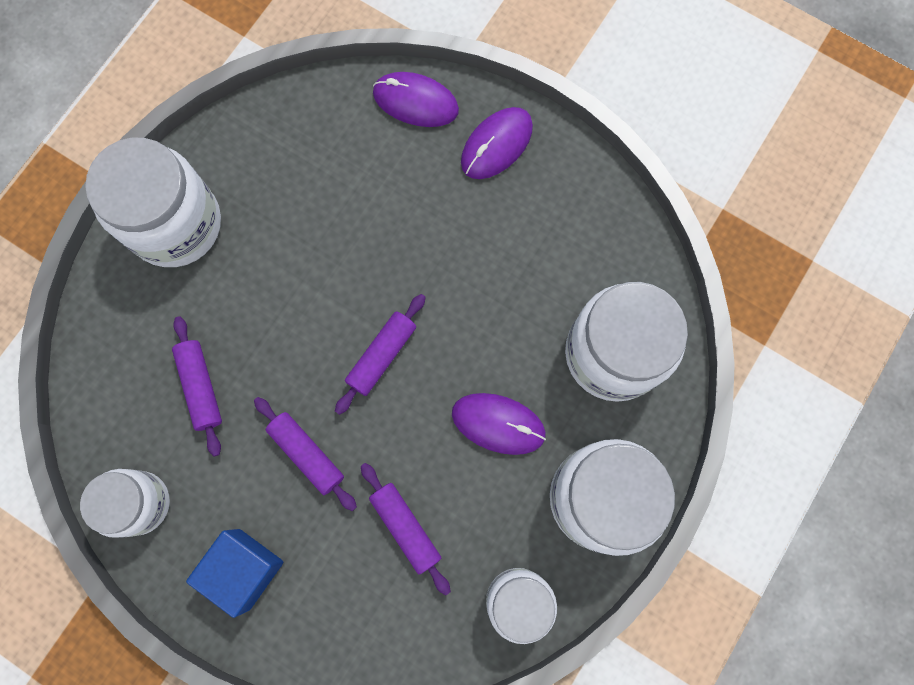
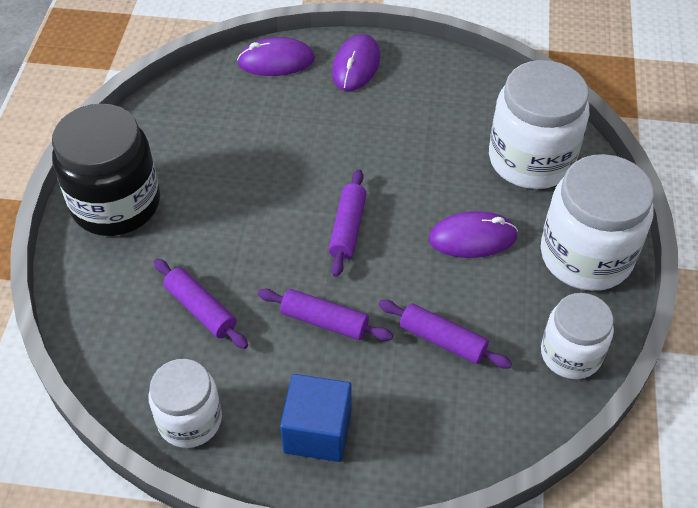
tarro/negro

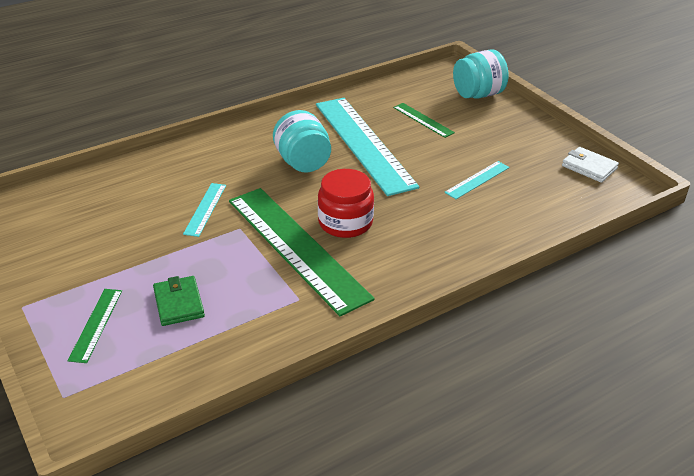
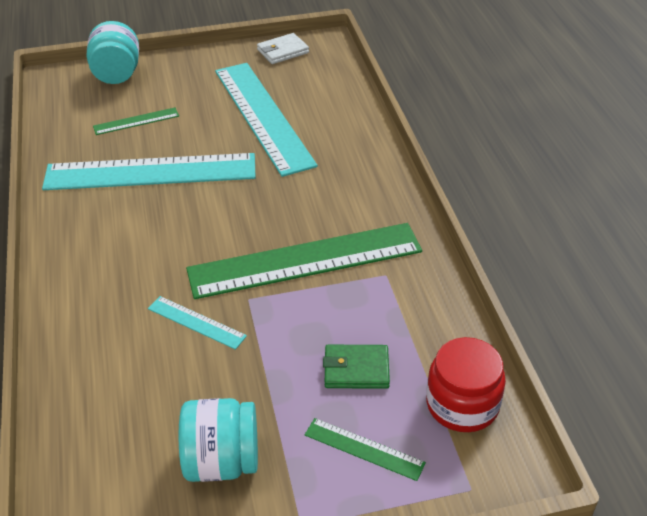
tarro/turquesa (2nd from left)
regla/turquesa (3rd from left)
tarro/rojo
------
→ WORK ORDER: In your copy of the listing above, reproduce each line exactly and omit all pictures.

→ SOLUTION TO THE EXERCISE:
tarro/negro

tarro/turquesa (2nd from left)
regla/turquesa (3rd from left)
tarro/rojo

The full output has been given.